*** Opening of Extracted entries ***

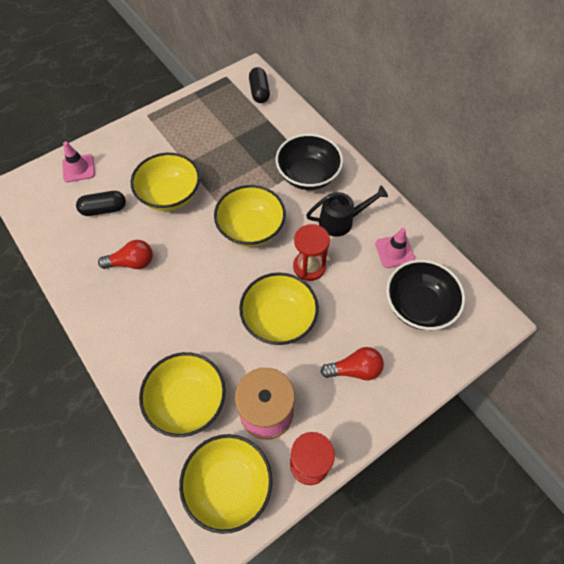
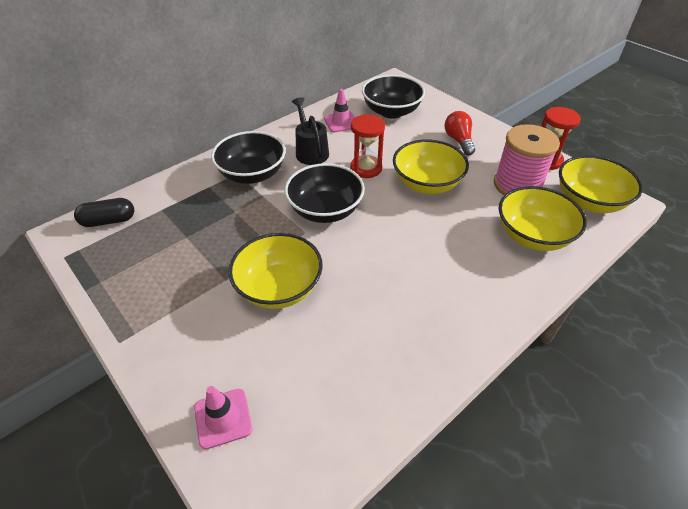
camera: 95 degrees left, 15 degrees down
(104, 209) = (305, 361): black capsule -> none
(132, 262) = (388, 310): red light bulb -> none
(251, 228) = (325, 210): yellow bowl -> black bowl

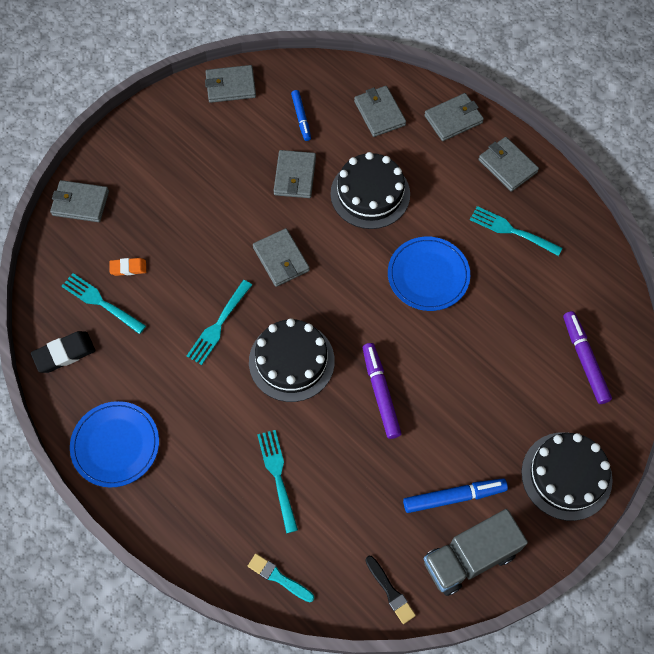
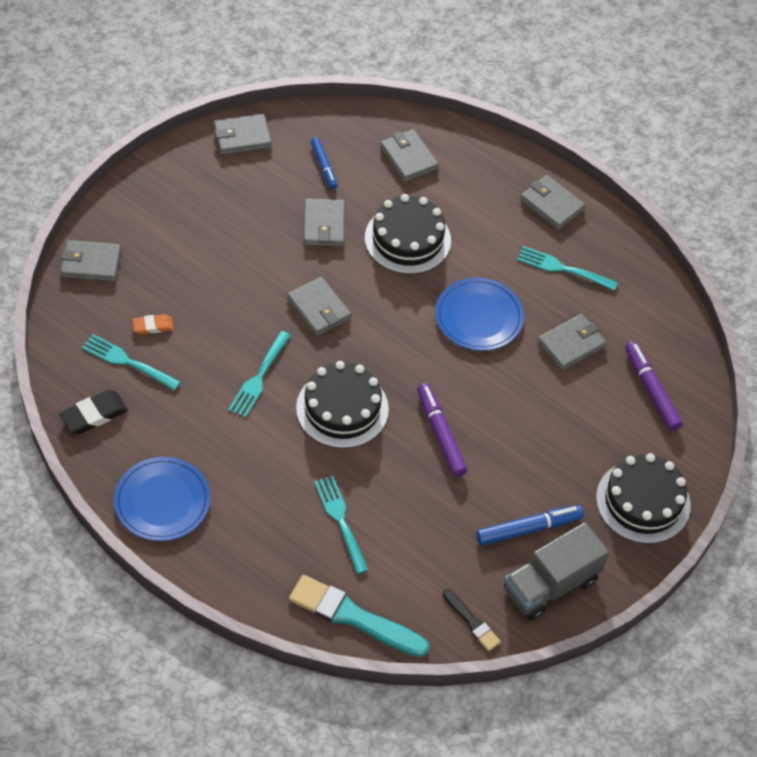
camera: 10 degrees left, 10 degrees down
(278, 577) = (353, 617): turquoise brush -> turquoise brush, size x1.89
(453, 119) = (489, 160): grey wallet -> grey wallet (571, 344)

*** Close of Extracted entries ***

Task goal: You are asked to reproduce word for word the line containing "(278, 577) = (353, 617): turquoise" and every subsequent line through the end of the entries.

Task solution:
(278, 577) = (353, 617): turquoise brush -> turquoise brush, size x1.89
(453, 119) = (489, 160): grey wallet -> grey wallet (571, 344)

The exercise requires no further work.